• _WHAT IS EXPECTED_
Copy the data that follows exactly, and include none of its images.

PROVIDED INFORMATION START

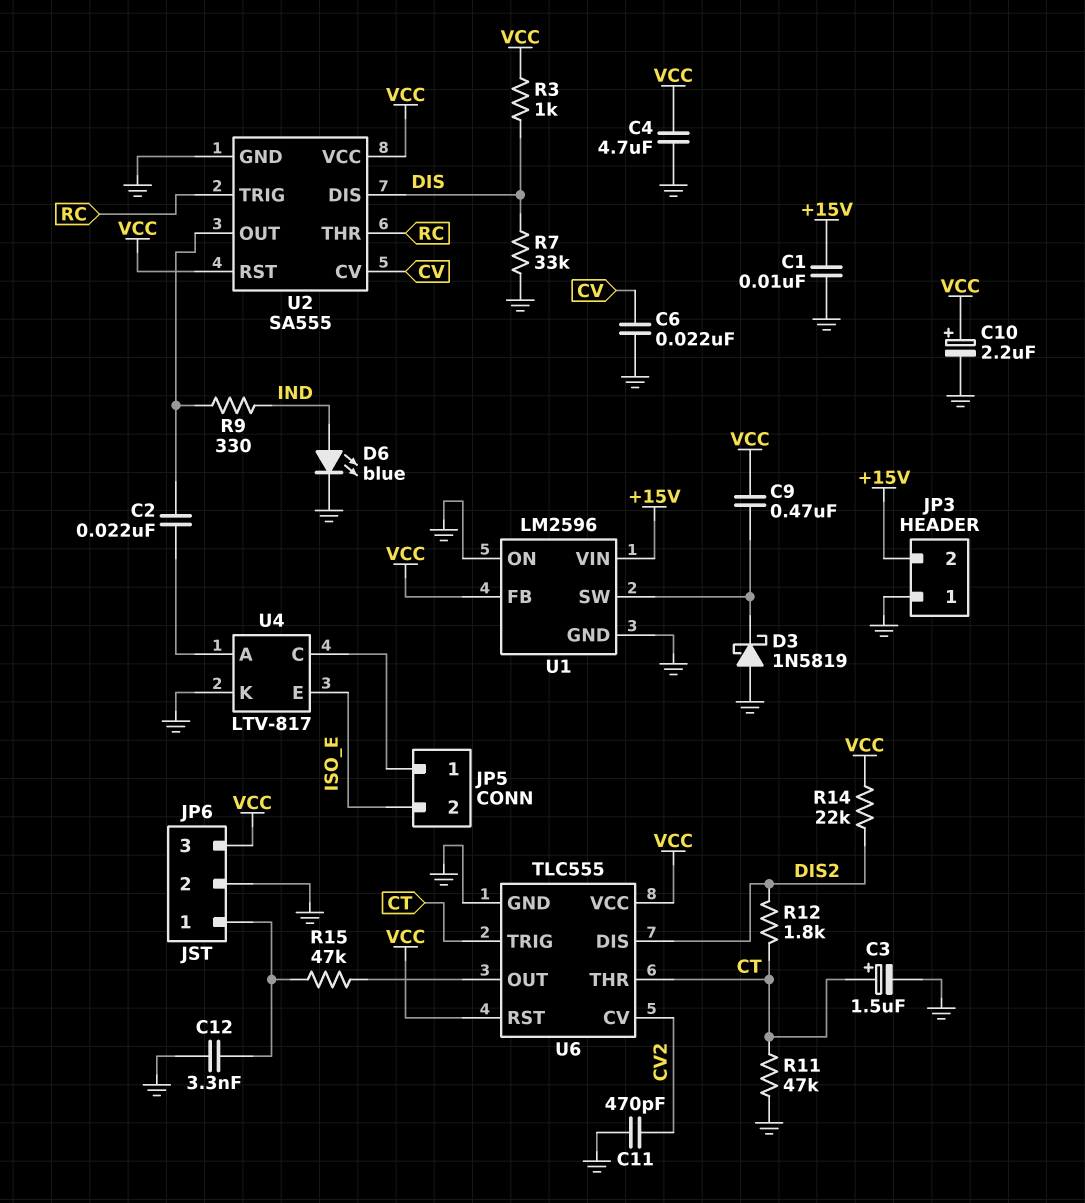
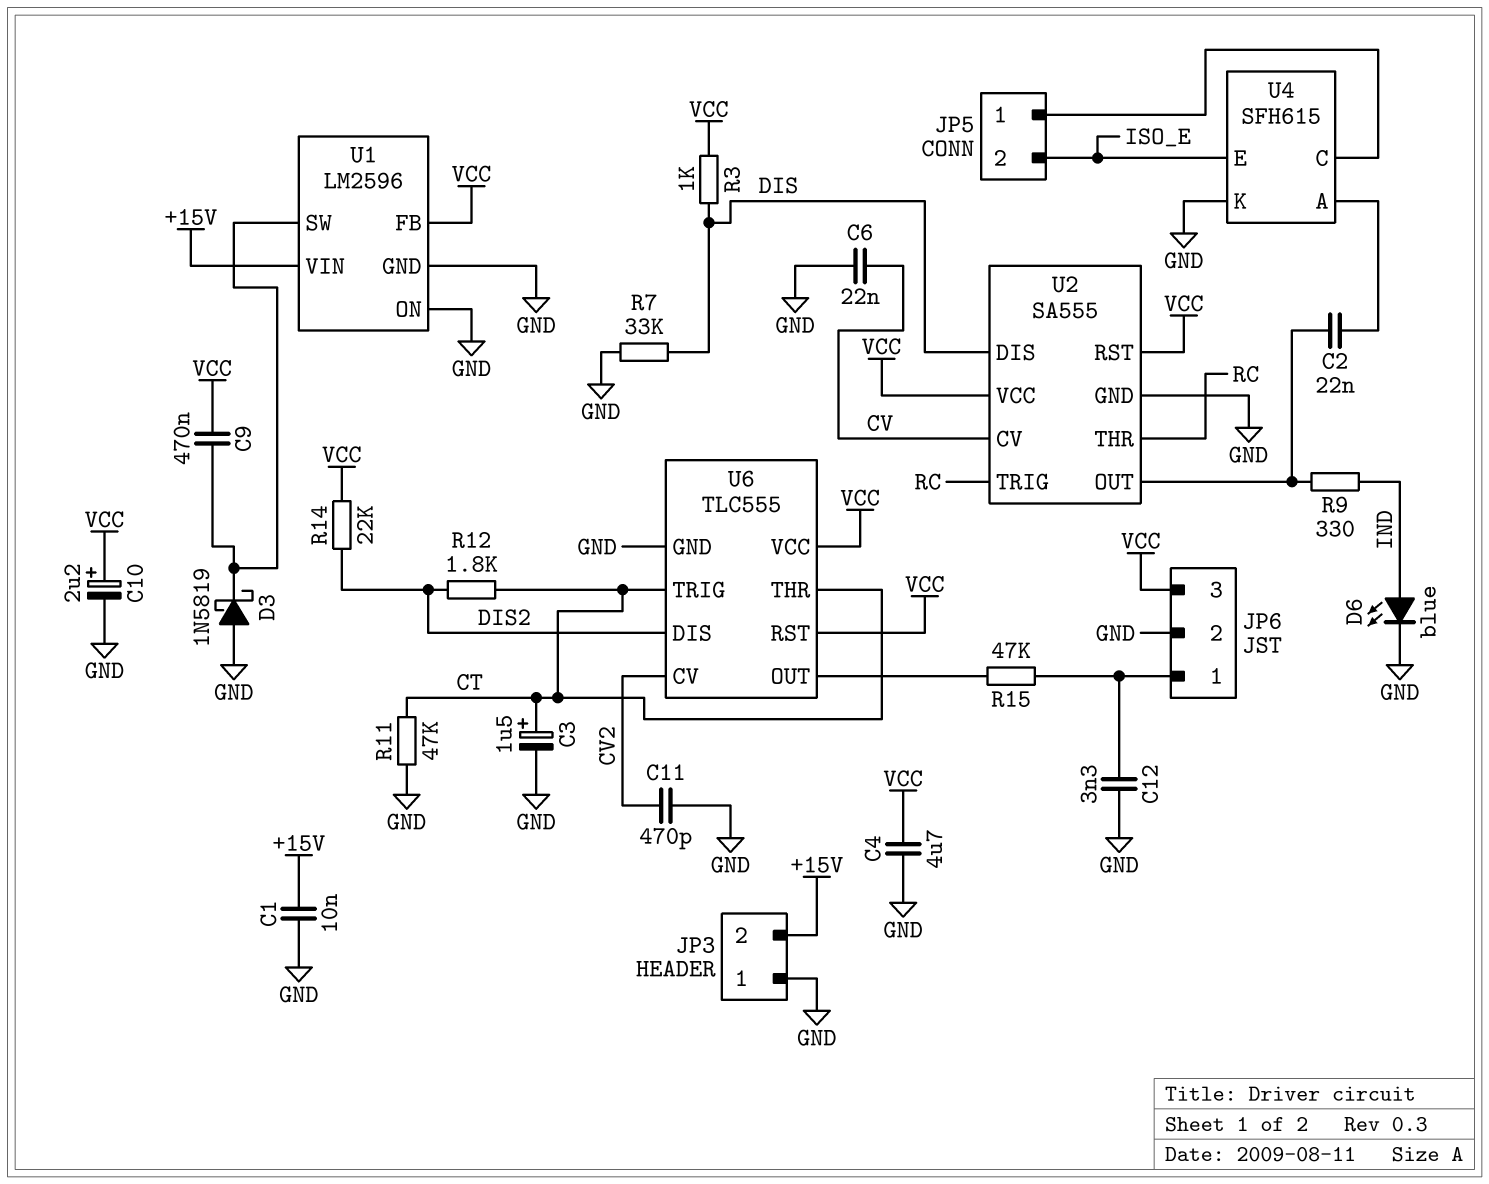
U4: LTV-817 -> SFH615

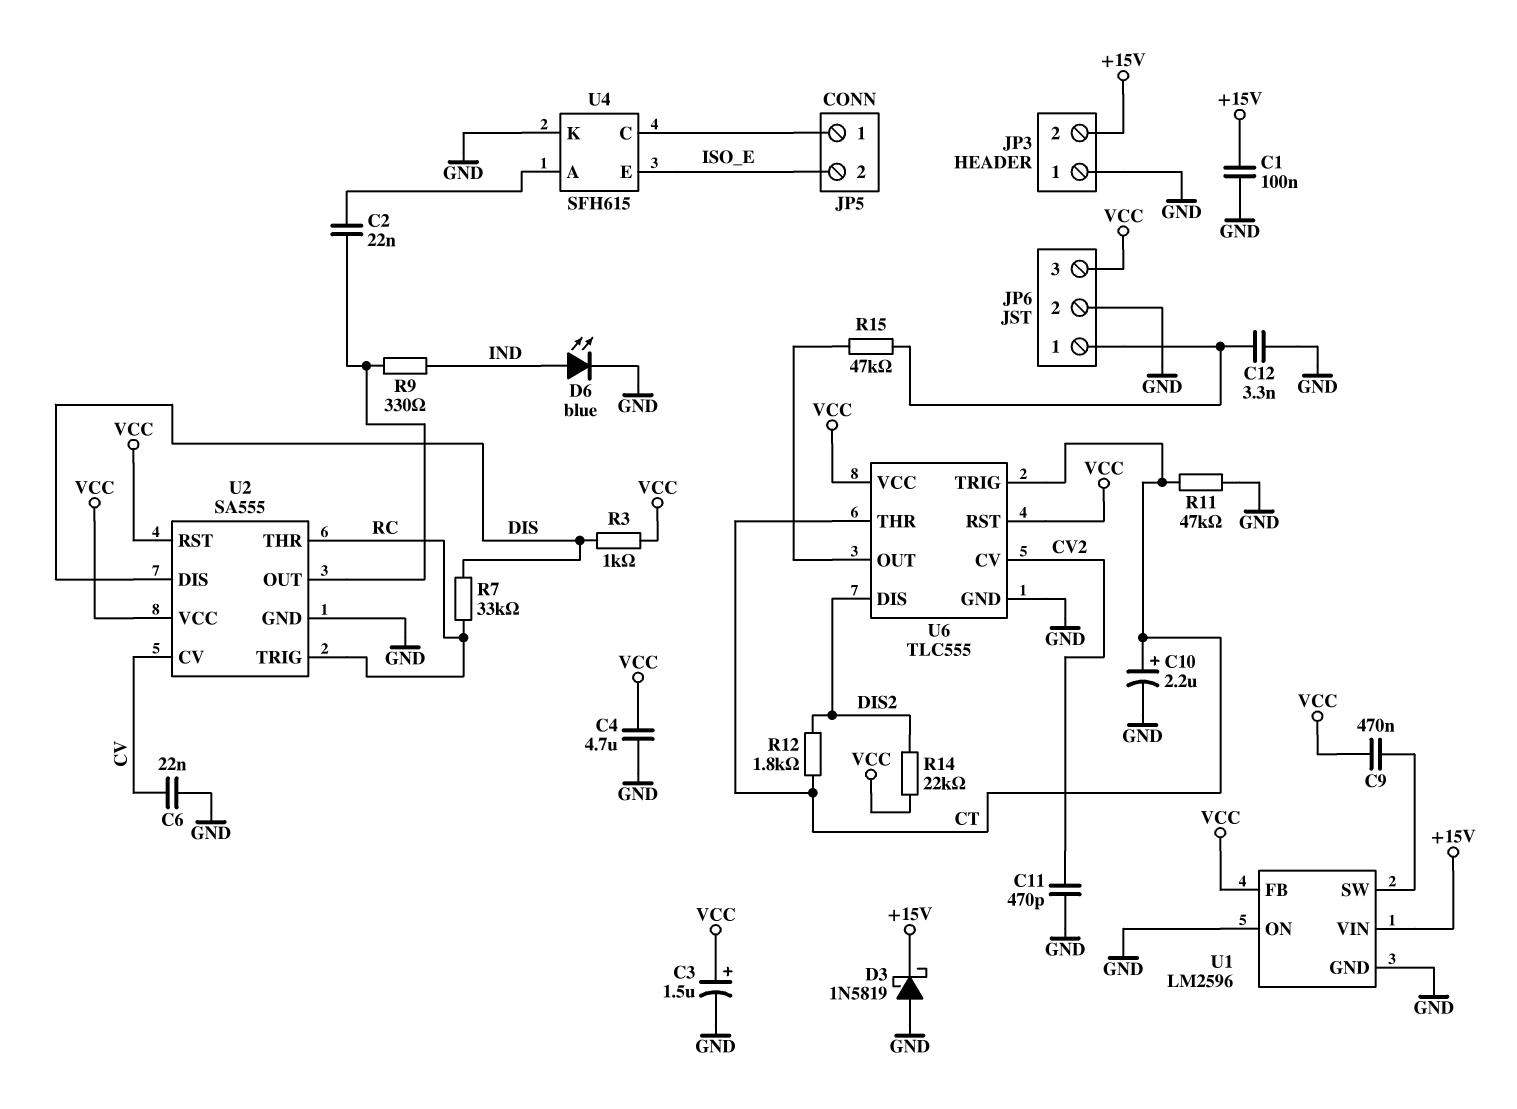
C1: 10nF (+15V, GND) -> 100nF (+15V, GND)
C3: 1.5uF (plus CT, minus GND) -> 1.5uF (plus VCC, minus GND)
C10: 2.2uF (plus VCC, minus GND) -> 2.2uF (plus CT, minus GND)
D3: schottky 1N5819 (A GND, K U1/SW) -> schottky 1N5819 (A GND, K +15V)
R7: 33k (DIS, GND) -> 33k (DIS, RC)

PROVIDED INFORMATION END

• _EXPECTED OUTPUT_
U4: LTV-817 -> SFH615

C1: 10nF (+15V, GND) -> 100nF (+15V, GND)
C3: 1.5uF (plus CT, minus GND) -> 1.5uF (plus VCC, minus GND)
C10: 2.2uF (plus VCC, minus GND) -> 2.2uF (plus CT, minus GND)
D3: schottky 1N5819 (A GND, K U1/SW) -> schottky 1N5819 (A GND, K +15V)
R7: 33k (DIS, GND) -> 33k (DIS, RC)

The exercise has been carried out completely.